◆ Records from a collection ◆
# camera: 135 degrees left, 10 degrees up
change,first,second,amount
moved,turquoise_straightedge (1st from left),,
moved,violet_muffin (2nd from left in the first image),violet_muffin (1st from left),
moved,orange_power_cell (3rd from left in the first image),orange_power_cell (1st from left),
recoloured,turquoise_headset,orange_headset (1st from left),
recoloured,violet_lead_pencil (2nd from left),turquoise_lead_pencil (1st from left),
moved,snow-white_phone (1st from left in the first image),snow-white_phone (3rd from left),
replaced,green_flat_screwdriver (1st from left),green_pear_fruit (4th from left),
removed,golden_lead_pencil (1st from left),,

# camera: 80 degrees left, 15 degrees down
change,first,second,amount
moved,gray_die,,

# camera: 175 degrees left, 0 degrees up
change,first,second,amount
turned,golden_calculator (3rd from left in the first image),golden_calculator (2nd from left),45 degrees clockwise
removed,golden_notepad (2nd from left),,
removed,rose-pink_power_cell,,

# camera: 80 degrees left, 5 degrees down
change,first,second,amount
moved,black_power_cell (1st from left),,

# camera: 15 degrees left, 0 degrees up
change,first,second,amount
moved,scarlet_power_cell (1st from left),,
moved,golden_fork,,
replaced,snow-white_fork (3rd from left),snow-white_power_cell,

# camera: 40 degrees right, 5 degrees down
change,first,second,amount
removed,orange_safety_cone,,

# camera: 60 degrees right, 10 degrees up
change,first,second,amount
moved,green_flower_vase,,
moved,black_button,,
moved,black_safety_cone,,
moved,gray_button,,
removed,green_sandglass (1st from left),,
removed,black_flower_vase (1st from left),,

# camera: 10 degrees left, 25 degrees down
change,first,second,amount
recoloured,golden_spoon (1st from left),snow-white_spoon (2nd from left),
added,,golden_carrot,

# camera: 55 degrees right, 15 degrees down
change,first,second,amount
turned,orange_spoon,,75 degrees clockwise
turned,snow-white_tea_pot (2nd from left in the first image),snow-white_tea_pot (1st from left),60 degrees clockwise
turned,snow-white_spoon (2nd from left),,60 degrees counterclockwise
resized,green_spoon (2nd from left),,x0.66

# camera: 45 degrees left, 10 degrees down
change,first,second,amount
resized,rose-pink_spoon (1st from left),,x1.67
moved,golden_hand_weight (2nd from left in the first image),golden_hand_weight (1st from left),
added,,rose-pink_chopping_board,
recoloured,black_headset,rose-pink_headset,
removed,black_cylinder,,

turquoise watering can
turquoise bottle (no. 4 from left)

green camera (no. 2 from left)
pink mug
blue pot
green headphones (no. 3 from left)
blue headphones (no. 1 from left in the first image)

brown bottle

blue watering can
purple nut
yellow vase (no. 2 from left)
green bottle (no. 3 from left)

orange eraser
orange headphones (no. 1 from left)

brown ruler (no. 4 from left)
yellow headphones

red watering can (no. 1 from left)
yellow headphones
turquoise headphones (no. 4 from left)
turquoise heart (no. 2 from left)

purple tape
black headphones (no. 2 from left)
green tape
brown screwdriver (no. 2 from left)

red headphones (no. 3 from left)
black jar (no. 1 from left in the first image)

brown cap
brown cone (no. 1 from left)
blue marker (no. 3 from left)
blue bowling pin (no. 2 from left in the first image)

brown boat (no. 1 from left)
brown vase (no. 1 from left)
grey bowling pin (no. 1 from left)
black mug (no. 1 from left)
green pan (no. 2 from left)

◆ WHAT TO WORK ON ◆
The expected result is every record above, duplicated exactly.

◆ SOLUTION TO THIS TASK ◆
# camera: 135 degrees left, 10 degrees up
change,first,second,amount
moved,turquoise_straightedge (1st from left),,
moved,violet_muffin (2nd from left in the first image),violet_muffin (1st from left),
moved,orange_power_cell (3rd from left in the first image),orange_power_cell (1st from left),
recoloured,turquoise_headset,orange_headset (1st from left),
recoloured,violet_lead_pencil (2nd from left),turquoise_lead_pencil (1st from left),
moved,snow-white_phone (1st from left in the first image),snow-white_phone (3rd from left),
replaced,green_flat_screwdriver (1st from left),green_pear_fruit (4th from left),
removed,golden_lead_pencil (1st from left),,

# camera: 80 degrees left, 15 degrees down
change,first,second,amount
moved,gray_die,,

# camera: 175 degrees left, 0 degrees up
change,first,second,amount
turned,golden_calculator (3rd from left in the first image),golden_calculator (2nd from left),45 degrees clockwise
removed,golden_notepad (2nd from left),,
removed,rose-pink_power_cell,,

# camera: 80 degrees left, 5 degrees down
change,first,second,amount
moved,black_power_cell (1st from left),,

# camera: 15 degrees left, 0 degrees up
change,first,second,amount
moved,scarlet_power_cell (1st from left),,
moved,golden_fork,,
replaced,snow-white_fork (3rd from left),snow-white_power_cell,

# camera: 40 degrees right, 5 degrees down
change,first,second,amount
removed,orange_safety_cone,,

# camera: 60 degrees right, 10 degrees up
change,first,second,amount
moved,green_flower_vase,,
moved,black_button,,
moved,black_safety_cone,,
moved,gray_button,,
removed,green_sandglass (1st from left),,
removed,black_flower_vase (1st from left),,

# camera: 10 degrees left, 25 degrees down
change,first,second,amount
recoloured,golden_spoon (1st from left),snow-white_spoon (2nd from left),
added,,golden_carrot,

# camera: 55 degrees right, 15 degrees down
change,first,second,amount
turned,orange_spoon,,75 degrees clockwise
turned,snow-white_tea_pot (2nd from left in the first image),snow-white_tea_pot (1st from left),60 degrees clockwise
turned,snow-white_spoon (2nd from left),,60 degrees counterclockwise
resized,green_spoon (2nd from left),,x0.66

# camera: 45 degrees left, 10 degrees down
change,first,second,amount
resized,rose-pink_spoon (1st from left),,x1.67
moved,golden_hand_weight (2nd from left in the first image),golden_hand_weight (1st from left),
added,,rose-pink_chopping_board,
recoloured,black_headset,rose-pink_headset,
removed,black_cylinder,,

turquoise watering can
turquoise bottle (no. 4 from left)

green camera (no. 2 from left)
pink mug
blue pot
green headphones (no. 3 from left)
blue headphones (no. 1 from left in the first image)

brown bottle

blue watering can
purple nut
yellow vase (no. 2 from left)
green bottle (no. 3 from left)

orange eraser
orange headphones (no. 1 from left)

brown ruler (no. 4 from left)
yellow headphones

red watering can (no. 1 from left)
yellow headphones
turquoise headphones (no. 4 from left)
turquoise heart (no. 2 from left)

purple tape
black headphones (no. 2 from left)
green tape
brown screwdriver (no. 2 from left)

red headphones (no. 3 from left)
black jar (no. 1 from left in the first image)

brown cap
brown cone (no. 1 from left)
blue marker (no. 3 from left)
blue bowling pin (no. 2 from left in the first image)

brown boat (no. 1 from left)
brown vase (no. 1 from left)
grey bowling pin (no. 1 from left)
black mug (no. 1 from left)
green pan (no. 2 from left)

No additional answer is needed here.